*ACTION ITEM:*
Reproduce the records that follow without alteration, apart from removing the pictures.

Object state comparisons:
+ + + + + + +

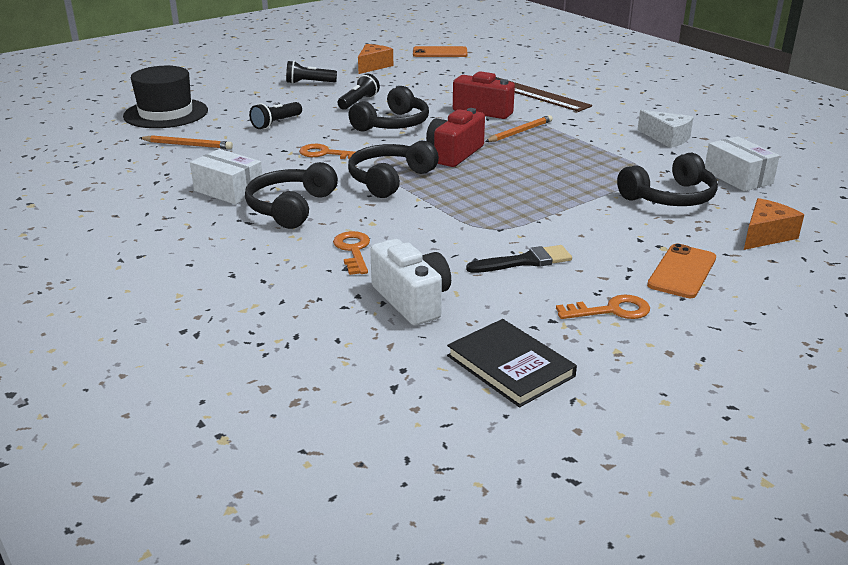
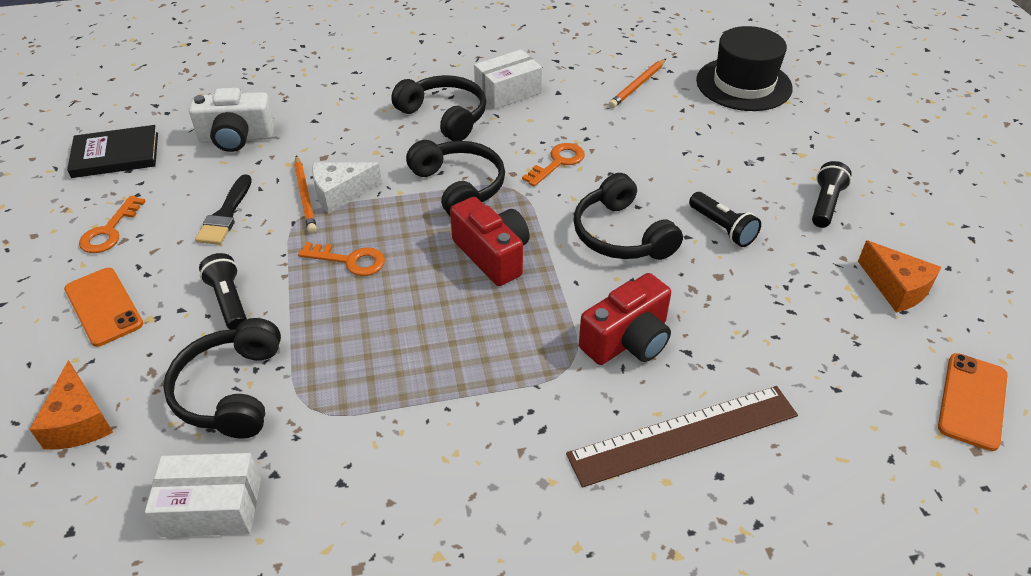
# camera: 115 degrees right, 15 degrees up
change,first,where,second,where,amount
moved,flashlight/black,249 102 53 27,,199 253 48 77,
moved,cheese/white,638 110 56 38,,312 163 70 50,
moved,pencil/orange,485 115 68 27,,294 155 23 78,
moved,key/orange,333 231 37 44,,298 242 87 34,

+ + + + + + +

*EXERCISE SOLUTION:*
# camera: 115 degrees right, 15 degrees up
change,first,where,second,where,amount
moved,flashlight/black,249 102 53 27,,199 253 48 77,
moved,cheese/white,638 110 56 38,,312 163 70 50,
moved,pencil/orange,485 115 68 27,,294 155 23 78,
moved,key/orange,333 231 37 44,,298 242 87 34,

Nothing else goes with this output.